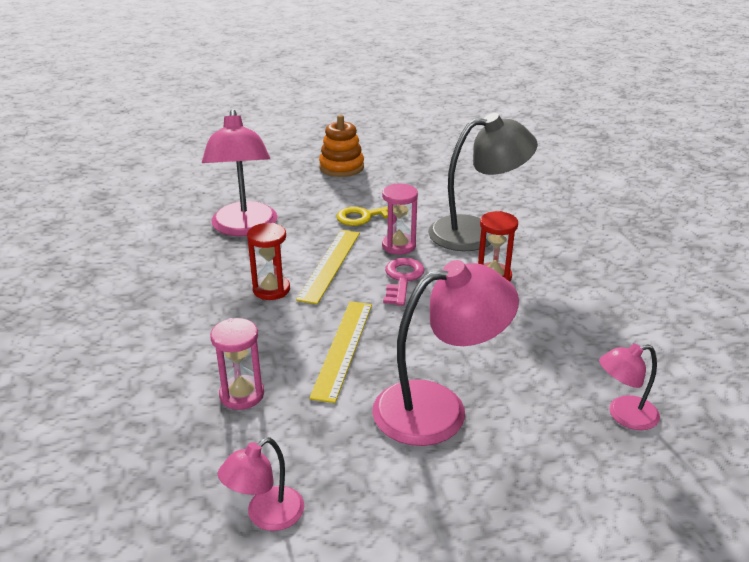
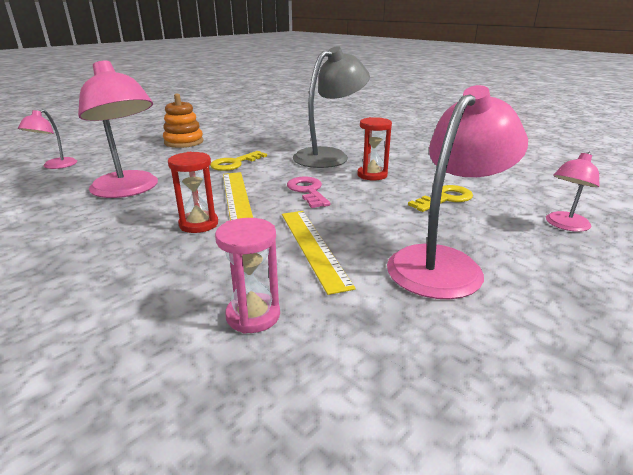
camera: 30 degrees left, 5 degrees down
(266, 516) = (413, 431): pink lamp -> pink lamp (55, 166)
(398, 246) = (281, 173): pink hourglass -> none
(534, 336) = (445, 199): none -> yellow key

========

[Work instruction]:
All that should be returned is the run of lines from the one with "(398, 246) = (281, 173): pink" to the last line of the material above, copied exactly.

[Answer for the task]:
(398, 246) = (281, 173): pink hourglass -> none
(534, 336) = (445, 199): none -> yellow key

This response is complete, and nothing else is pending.